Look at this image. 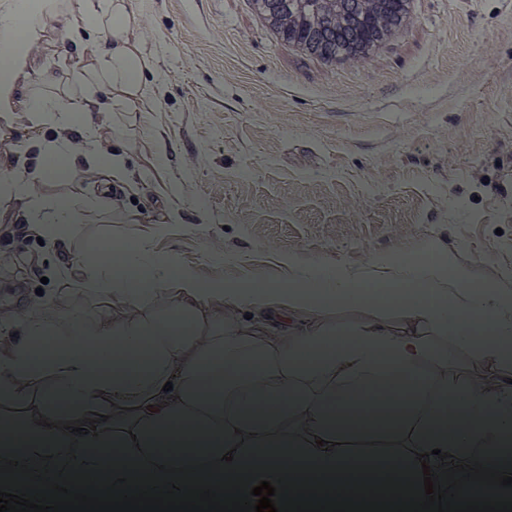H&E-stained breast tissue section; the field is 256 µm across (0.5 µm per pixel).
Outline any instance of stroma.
<instances>
[{
    "instance_id": "obj_1",
    "label": "stroma",
    "mask_w": 512,
    "mask_h": 512,
    "mask_svg": "<svg viewBox=\"0 0 512 512\" xmlns=\"http://www.w3.org/2000/svg\"><path fill=\"white\" fill-rule=\"evenodd\" d=\"M136 6L150 27V111L87 113L101 130L90 141L82 124L61 132L26 112L0 127L6 174L46 199L101 201L54 238V212L0 200V247L22 262L0 309L54 302L71 333L90 317L109 336L116 310L145 292L160 310L194 298L237 330L259 321L302 336L310 305L269 299L250 320L236 291L304 284L340 264L363 287L401 280L407 270L370 256L426 245L477 262L487 280L512 272V0H411L389 41L333 65L277 40L249 0ZM105 46L75 45L56 21L41 63L63 90L61 61ZM61 137L81 150L64 158L65 176H37L44 144ZM112 154L122 177L99 164ZM108 235L143 244L151 272L112 278L86 307L84 243Z\"/></svg>"
}]
</instances>
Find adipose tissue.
<instances>
[{"label":"adipose tissue","mask_w":512,"mask_h":512,"mask_svg":"<svg viewBox=\"0 0 512 512\" xmlns=\"http://www.w3.org/2000/svg\"><path fill=\"white\" fill-rule=\"evenodd\" d=\"M57 16L66 17L72 38L103 34L110 48L68 61L67 90L21 104V90L43 52L47 23ZM147 34L146 18L133 0H0V123L24 110L34 122L63 131L76 114L94 108L150 111ZM0 197L26 199L36 214L53 207L62 228L74 219L70 200L46 203L28 183L6 176L0 178ZM414 276V288L359 289L345 271H337L335 289L315 306L320 322L308 336L262 330L242 336L216 328L212 312L197 304V333L186 340L169 334L166 315L150 310L147 297H136L118 349L149 351L153 368L129 369L100 388L85 387L78 363L58 354L49 366L24 367L26 343L1 335L0 371L10 376L13 391L0 396V418L38 437L36 445L9 458L34 470L74 474L85 465L86 443L118 439L137 468L115 466L100 472V479L137 478L163 466L202 470L216 481H297L306 466L341 485L361 481L370 462L387 459L402 465L418 488L423 466L438 467L443 451L454 468H500L502 440L512 433V424L498 417L499 407L512 403V386L500 379L512 374V354L494 340L512 335V304L503 287L479 283L475 265L453 253ZM385 319L392 327H382ZM406 320L419 322L418 333L403 328ZM303 356L310 367H299ZM214 377L224 381L218 406L202 395L205 381ZM54 379L69 384L79 413L52 406L47 389ZM397 383L410 392L403 413L379 427L362 419L361 409ZM116 404L124 412L114 420ZM433 423L451 428V436L428 432ZM192 426L218 433L223 447L181 458L151 442L159 429Z\"/></svg>","instance_id":"ef3b65f1"}]
</instances>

• [WHAT YOU SHOULD DO]: Reproduce every line of the listing above in which the string "stroma" appears.

• [WRITTEN ANSWER]:
Outline any instance of stroma.
    "label": "stroma",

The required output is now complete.